Source material:
*** Begin section ***
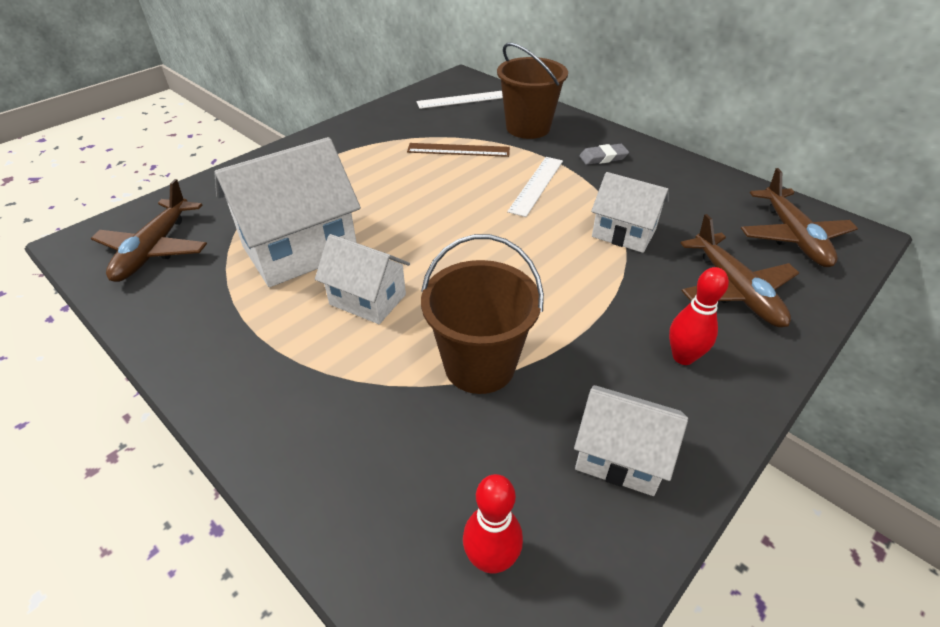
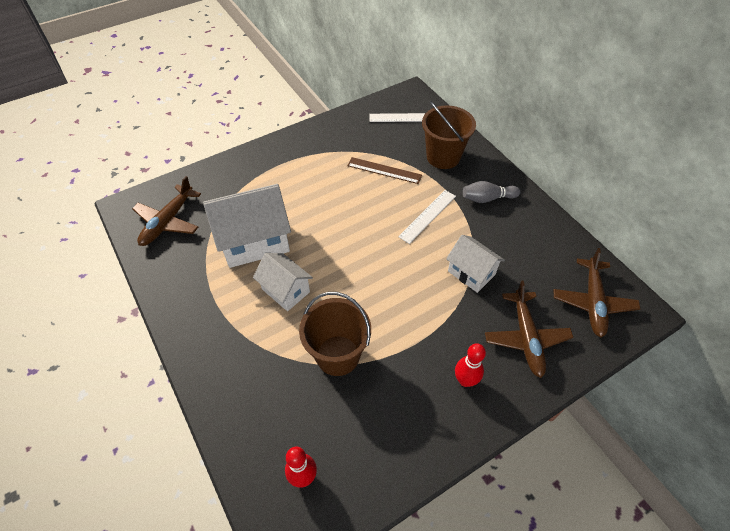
camera: 15 degrees right, 10 degrees up
(603, 157) = (487, 198): grey eraser -> grey bowling pin
(619, 457) = (396, 437): white house -> none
*** End section ***
Work instruction:
Repeat the data above exactly; images are not part of the copy.

Task result:
camera: 15 degrees right, 10 degrees up
(603, 157) = (487, 198): grey eraser -> grey bowling pin
(619, 457) = (396, 437): white house -> none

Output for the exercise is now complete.